— DATA FOR THE TASK —
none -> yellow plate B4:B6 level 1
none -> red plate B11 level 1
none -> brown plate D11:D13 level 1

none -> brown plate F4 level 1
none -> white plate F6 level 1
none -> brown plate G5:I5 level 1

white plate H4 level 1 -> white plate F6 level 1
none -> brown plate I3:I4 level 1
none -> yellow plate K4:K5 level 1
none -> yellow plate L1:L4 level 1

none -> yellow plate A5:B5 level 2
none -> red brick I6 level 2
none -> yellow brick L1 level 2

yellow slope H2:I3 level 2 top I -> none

* * *

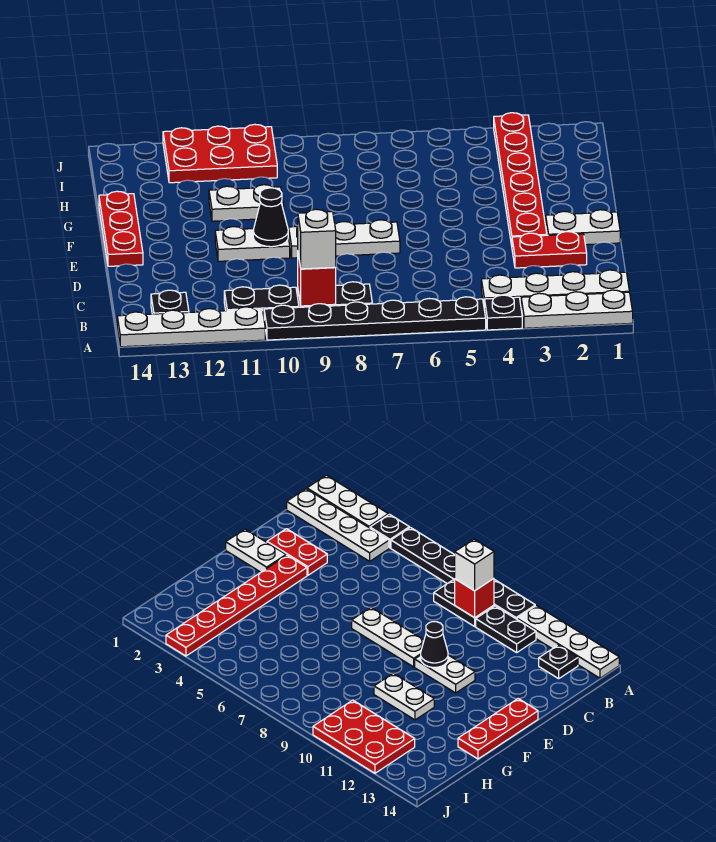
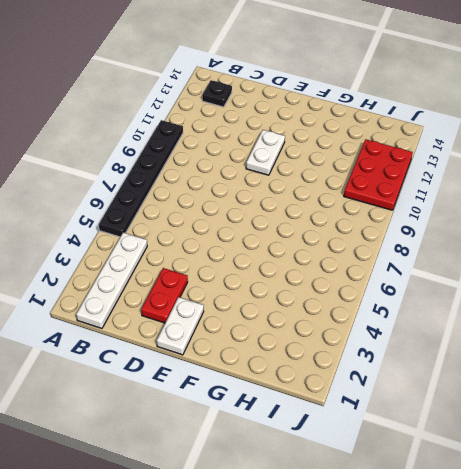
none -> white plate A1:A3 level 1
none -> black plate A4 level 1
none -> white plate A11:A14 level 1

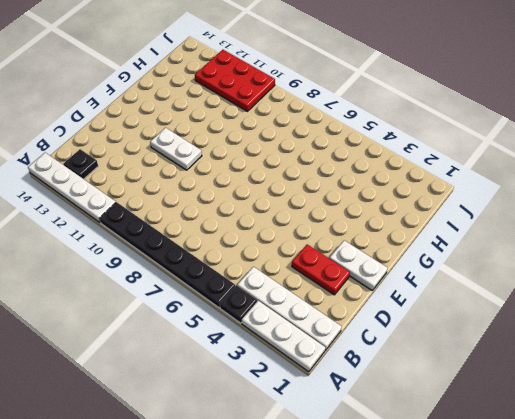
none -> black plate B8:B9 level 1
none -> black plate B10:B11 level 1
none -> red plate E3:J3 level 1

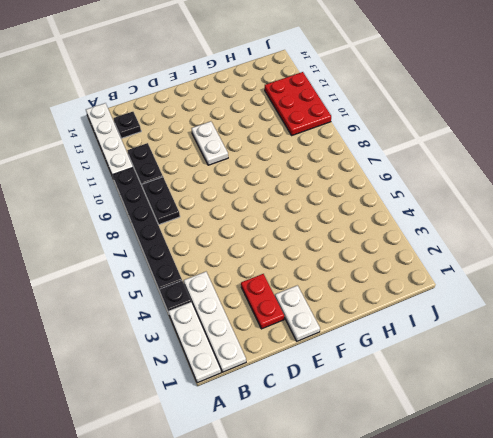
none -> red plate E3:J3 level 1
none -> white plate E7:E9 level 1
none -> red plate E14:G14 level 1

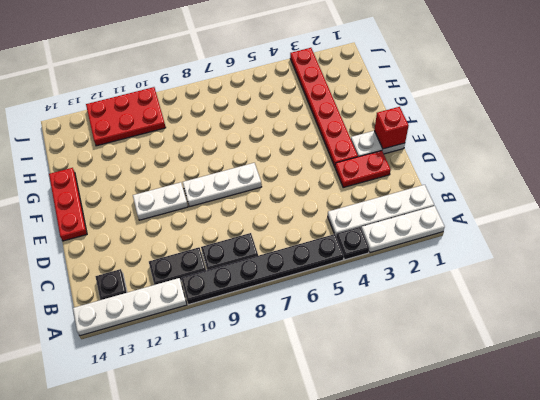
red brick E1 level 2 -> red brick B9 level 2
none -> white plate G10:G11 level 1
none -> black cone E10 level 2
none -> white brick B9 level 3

— WORK ORDER —
The listing above holds a line with "none -> brown plate G5:I5 level 1" and a line with "yellow slope H2:I3 level 2 top I -> none". Print the stretch from the first through the second, exactly and alone.

— SOLUTION FOR THIS TASK —
none -> brown plate G5:I5 level 1

white plate H4 level 1 -> white plate F6 level 1
none -> brown plate I3:I4 level 1
none -> yellow plate K4:K5 level 1
none -> yellow plate L1:L4 level 1

none -> yellow plate A5:B5 level 2
none -> red brick I6 level 2
none -> yellow brick L1 level 2

yellow slope H2:I3 level 2 top I -> none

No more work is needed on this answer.